Source data:

○ ○ ○

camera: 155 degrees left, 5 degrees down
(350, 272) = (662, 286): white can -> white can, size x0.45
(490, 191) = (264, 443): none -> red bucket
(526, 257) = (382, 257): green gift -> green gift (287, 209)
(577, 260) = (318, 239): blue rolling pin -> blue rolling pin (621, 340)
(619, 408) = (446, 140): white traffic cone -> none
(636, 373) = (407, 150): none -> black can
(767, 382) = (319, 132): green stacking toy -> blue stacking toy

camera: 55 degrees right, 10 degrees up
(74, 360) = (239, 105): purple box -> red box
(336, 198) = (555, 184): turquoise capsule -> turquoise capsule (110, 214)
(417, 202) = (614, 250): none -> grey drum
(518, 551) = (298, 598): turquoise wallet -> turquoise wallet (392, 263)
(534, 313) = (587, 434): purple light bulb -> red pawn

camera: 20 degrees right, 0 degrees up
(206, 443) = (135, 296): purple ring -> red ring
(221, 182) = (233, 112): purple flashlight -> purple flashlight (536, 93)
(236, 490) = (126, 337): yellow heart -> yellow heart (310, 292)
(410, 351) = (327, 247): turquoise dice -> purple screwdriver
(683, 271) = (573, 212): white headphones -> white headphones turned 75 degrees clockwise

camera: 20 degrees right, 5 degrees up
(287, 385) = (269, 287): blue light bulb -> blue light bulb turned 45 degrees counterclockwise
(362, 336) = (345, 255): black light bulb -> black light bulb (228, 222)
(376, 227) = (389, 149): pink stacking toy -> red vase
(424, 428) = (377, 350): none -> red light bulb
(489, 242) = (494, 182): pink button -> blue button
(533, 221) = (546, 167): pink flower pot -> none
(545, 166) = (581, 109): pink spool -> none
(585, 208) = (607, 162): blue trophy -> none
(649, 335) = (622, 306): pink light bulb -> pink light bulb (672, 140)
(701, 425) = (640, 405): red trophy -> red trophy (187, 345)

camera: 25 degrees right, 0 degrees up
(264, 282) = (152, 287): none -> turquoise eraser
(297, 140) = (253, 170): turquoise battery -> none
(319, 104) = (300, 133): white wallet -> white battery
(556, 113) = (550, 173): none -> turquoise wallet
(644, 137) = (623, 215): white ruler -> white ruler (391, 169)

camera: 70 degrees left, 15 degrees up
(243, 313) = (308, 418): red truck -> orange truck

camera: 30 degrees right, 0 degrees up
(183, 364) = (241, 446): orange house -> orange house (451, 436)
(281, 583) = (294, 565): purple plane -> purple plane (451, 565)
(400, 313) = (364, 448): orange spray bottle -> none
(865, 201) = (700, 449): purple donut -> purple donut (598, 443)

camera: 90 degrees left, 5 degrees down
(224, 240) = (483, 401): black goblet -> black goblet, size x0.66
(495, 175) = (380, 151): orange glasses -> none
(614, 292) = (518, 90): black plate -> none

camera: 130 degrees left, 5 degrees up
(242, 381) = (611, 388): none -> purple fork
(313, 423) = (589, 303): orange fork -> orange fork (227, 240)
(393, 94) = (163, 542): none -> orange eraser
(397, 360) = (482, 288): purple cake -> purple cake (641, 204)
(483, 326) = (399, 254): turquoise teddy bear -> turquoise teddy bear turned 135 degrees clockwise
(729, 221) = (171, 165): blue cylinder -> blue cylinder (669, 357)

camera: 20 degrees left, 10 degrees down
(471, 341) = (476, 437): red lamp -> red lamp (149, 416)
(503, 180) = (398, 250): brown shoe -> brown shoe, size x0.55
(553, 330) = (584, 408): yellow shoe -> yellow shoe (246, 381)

○ ○ ○

**Activity:** Among the lines above, find those holding "bulb" and copy each one.

**Worked solution:**
(534, 313) = (587, 434): purple light bulb -> red pawn
(287, 385) = (269, 287): blue light bulb -> blue light bulb turned 45 degrees counterclockwise
(362, 336) = (345, 255): black light bulb -> black light bulb (228, 222)
(424, 428) = (377, 350): none -> red light bulb
(649, 335) = (622, 306): pink light bulb -> pink light bulb (672, 140)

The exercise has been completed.